WORK TASK
Print nothing except the lines of the listing below from the line with "R5: 1.2k (AMP, DAC) -> 1.2k (OUT, STG)" to the line with "R19: 12k (OUT, STG) -> 12k (AMP, DAC)", each exactly as written, both ends included.

EXTRACTED DATA
--
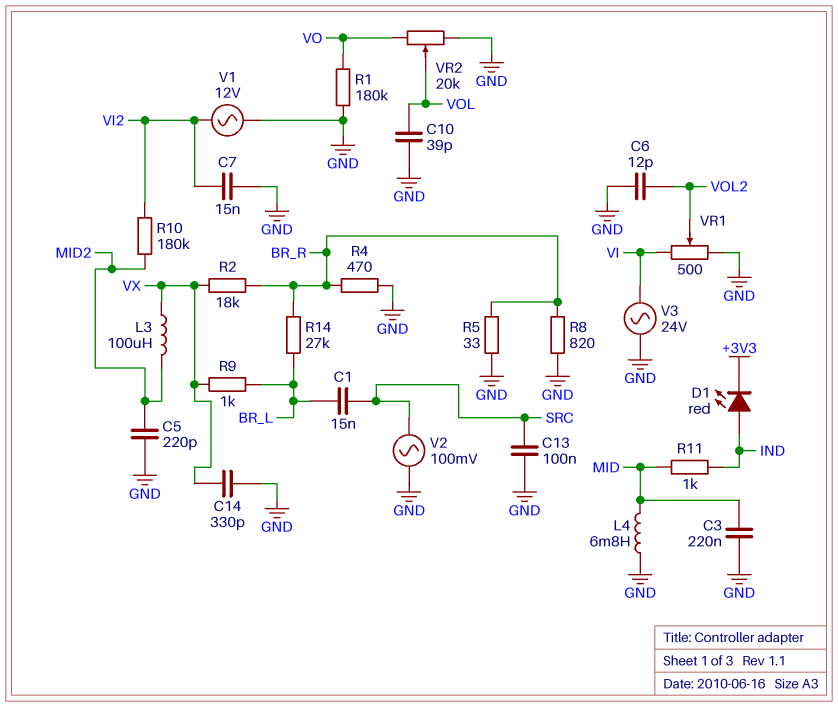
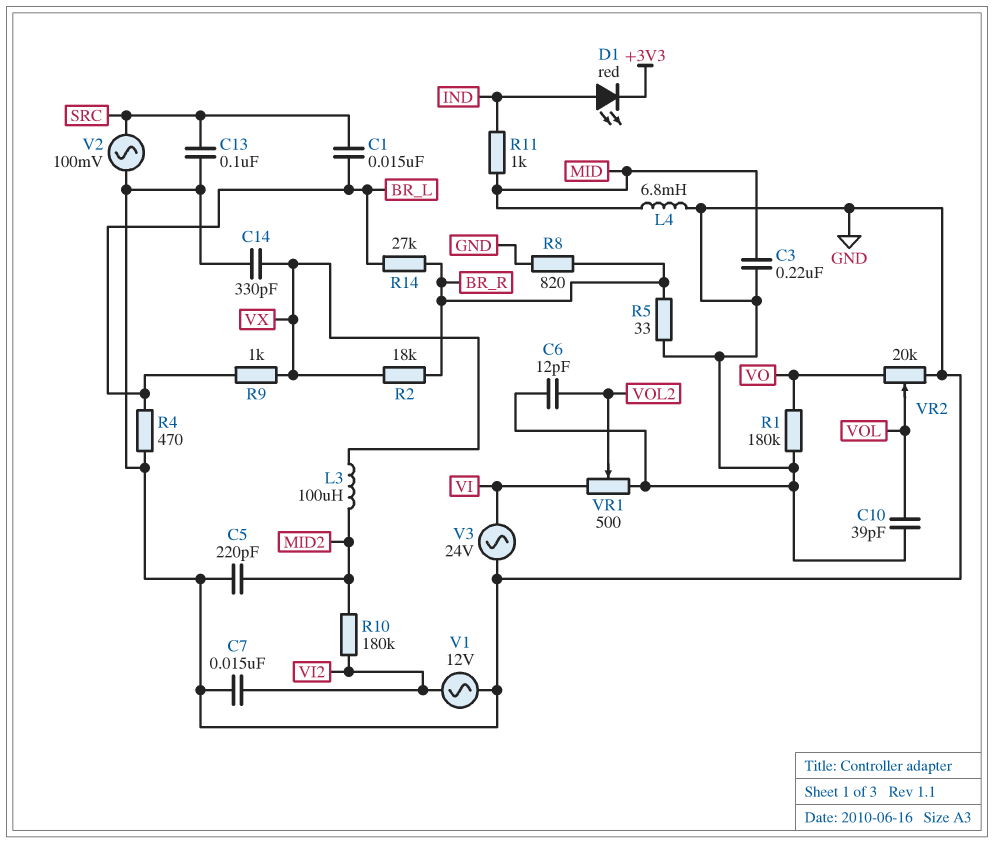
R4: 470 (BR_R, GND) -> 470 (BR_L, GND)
--
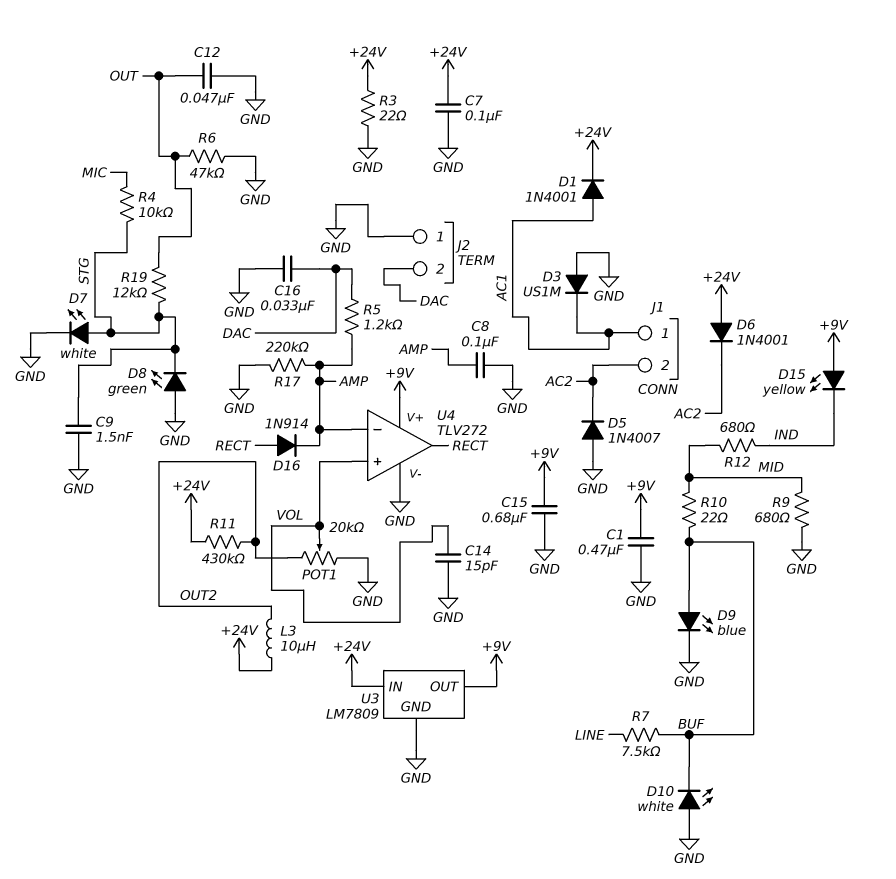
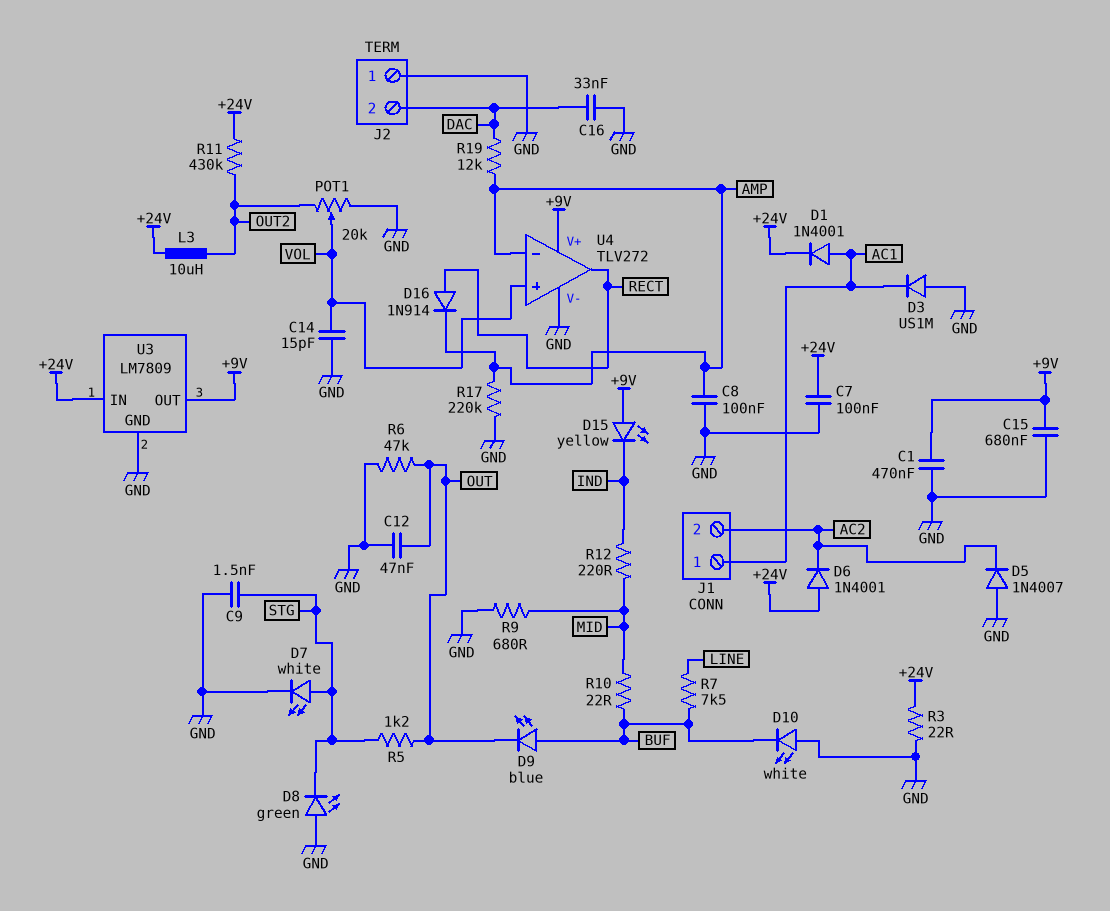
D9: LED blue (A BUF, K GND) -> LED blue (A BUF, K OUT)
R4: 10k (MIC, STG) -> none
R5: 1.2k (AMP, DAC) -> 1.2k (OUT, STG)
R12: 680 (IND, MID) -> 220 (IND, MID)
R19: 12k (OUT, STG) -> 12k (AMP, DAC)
--
OUTPUT
R5: 1.2k (AMP, DAC) -> 1.2k (OUT, STG)
R12: 680 (IND, MID) -> 220 (IND, MID)
R19: 12k (OUT, STG) -> 12k (AMP, DAC)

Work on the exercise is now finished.